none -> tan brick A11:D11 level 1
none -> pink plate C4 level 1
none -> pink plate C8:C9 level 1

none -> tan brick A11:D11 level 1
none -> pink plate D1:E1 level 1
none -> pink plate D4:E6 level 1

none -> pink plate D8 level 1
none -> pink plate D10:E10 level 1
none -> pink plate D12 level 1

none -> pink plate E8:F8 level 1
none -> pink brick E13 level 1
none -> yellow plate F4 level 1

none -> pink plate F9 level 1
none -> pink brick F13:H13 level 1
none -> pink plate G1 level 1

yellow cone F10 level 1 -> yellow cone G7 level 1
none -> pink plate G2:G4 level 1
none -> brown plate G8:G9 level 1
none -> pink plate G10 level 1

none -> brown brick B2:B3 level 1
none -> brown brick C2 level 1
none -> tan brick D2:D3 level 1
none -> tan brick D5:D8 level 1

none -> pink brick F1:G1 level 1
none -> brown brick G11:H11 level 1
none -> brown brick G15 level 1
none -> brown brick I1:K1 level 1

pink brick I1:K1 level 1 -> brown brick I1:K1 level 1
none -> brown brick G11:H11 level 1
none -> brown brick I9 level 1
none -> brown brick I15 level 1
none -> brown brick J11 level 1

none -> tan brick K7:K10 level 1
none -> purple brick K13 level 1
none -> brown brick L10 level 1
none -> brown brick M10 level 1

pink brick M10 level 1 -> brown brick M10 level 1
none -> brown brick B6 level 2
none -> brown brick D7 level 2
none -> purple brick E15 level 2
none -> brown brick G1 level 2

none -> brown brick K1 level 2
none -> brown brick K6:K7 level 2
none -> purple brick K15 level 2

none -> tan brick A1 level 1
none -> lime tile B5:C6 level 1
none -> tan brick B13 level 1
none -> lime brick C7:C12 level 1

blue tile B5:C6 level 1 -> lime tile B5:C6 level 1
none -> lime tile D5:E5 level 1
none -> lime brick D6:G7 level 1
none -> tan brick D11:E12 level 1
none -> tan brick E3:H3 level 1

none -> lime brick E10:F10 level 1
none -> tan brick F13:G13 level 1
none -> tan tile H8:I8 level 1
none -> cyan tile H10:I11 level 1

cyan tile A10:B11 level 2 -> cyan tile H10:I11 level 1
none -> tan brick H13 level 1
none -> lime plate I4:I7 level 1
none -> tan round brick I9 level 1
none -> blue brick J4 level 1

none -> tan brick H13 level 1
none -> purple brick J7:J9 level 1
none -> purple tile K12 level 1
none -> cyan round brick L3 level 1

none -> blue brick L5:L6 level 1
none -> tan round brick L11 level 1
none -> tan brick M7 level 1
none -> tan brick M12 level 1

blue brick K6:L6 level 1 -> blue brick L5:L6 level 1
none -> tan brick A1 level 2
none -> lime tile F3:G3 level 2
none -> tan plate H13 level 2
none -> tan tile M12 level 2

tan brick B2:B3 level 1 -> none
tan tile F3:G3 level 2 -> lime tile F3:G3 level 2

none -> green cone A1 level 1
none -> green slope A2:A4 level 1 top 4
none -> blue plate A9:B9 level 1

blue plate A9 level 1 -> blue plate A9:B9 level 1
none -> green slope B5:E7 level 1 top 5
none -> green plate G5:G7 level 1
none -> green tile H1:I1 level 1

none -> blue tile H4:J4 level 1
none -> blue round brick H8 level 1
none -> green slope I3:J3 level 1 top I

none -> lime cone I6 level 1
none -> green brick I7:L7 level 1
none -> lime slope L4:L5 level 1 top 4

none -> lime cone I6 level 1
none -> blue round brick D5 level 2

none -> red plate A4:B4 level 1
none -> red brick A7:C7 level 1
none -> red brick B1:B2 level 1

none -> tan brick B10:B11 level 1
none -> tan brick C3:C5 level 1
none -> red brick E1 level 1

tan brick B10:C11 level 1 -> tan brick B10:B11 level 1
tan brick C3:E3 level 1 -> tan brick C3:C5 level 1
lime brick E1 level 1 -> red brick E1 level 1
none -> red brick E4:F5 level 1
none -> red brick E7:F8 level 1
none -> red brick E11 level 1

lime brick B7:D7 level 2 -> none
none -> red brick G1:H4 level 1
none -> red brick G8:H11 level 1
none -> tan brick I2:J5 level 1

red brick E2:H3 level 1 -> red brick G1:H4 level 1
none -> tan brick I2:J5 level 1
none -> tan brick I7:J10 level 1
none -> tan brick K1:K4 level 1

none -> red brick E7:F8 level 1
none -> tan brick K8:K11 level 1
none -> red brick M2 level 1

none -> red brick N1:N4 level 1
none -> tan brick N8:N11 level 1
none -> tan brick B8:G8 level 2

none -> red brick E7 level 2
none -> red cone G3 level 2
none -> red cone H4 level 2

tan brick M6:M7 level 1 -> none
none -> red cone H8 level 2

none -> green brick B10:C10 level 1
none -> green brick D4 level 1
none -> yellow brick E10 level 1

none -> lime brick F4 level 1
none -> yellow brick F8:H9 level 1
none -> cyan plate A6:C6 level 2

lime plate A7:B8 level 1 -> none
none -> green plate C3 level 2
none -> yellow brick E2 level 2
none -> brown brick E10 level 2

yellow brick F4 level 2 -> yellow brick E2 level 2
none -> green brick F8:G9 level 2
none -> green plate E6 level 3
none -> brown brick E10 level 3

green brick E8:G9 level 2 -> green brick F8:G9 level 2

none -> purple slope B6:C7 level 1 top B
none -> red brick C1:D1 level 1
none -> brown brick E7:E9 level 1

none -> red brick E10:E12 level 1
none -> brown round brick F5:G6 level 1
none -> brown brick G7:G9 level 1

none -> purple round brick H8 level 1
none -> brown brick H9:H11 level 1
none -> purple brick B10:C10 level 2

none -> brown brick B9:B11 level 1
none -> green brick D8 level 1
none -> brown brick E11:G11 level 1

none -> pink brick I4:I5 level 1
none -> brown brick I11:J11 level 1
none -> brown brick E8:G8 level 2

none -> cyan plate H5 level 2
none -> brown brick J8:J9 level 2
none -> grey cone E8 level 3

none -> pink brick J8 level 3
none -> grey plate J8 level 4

* DIRECTIONS FOR THIS TASK *
Find every line in the records that uses the string "cyan", then copy it.

* SOLUTION TO THE PROBLEM *
none -> cyan tile H10:I11 level 1
cyan tile A10:B11 level 2 -> cyan tile H10:I11 level 1
none -> cyan round brick L3 level 1
none -> cyan plate A6:C6 level 2
none -> cyan plate H5 level 2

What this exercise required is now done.